- **WHAT TO WORK ON**: Please reproduce the listing below exactly, leaving out every picture.
::::
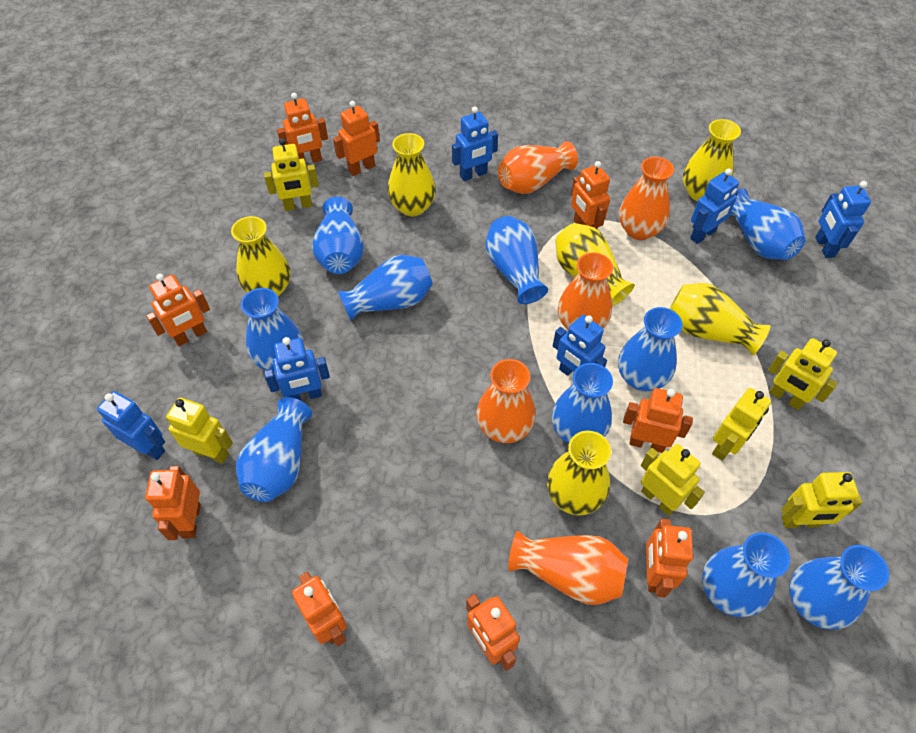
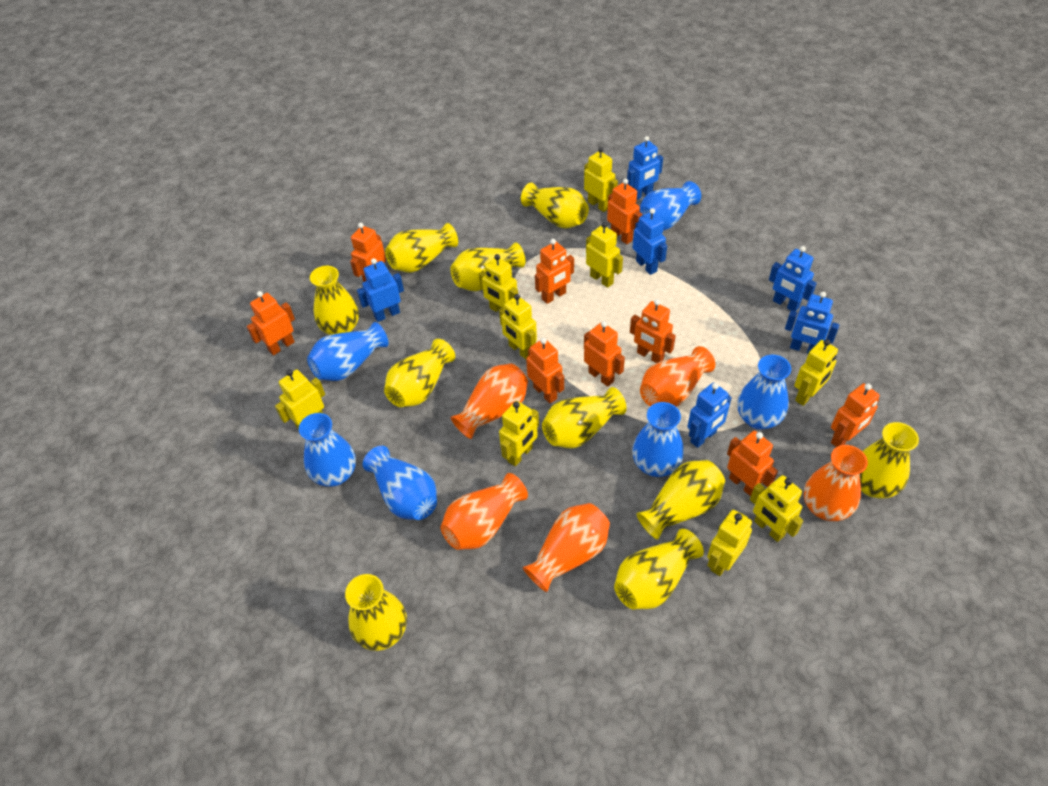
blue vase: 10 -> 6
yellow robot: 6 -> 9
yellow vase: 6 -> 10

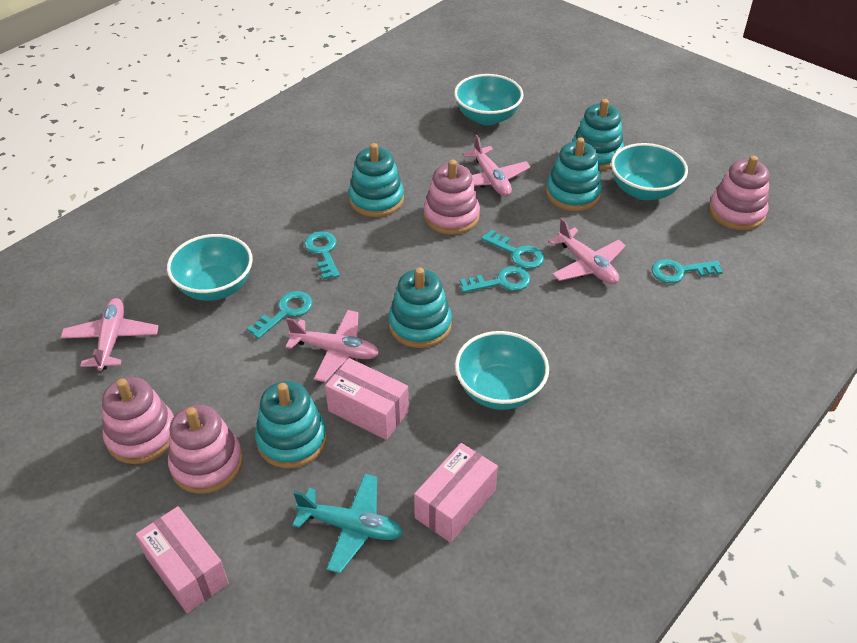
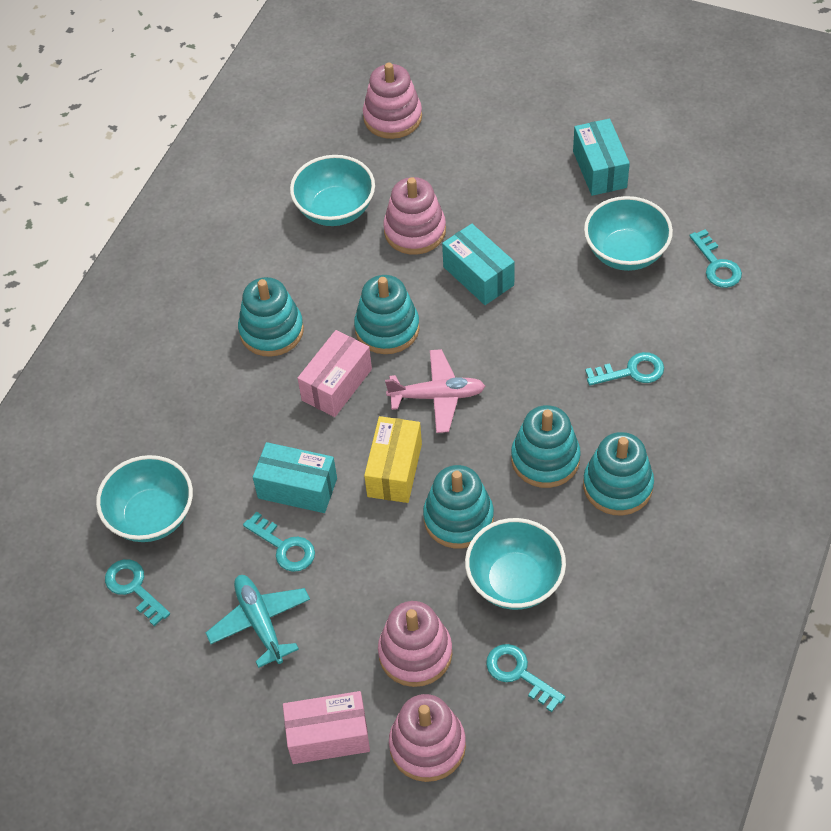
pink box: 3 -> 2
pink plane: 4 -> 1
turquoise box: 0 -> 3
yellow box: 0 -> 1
::::
- **RESPONSE TO THIS TASK**:
blue vase: 10 -> 6
yellow robot: 6 -> 9
yellow vase: 6 -> 10

pink box: 3 -> 2
pink plane: 4 -> 1
turquoise box: 0 -> 3
yellow box: 0 -> 1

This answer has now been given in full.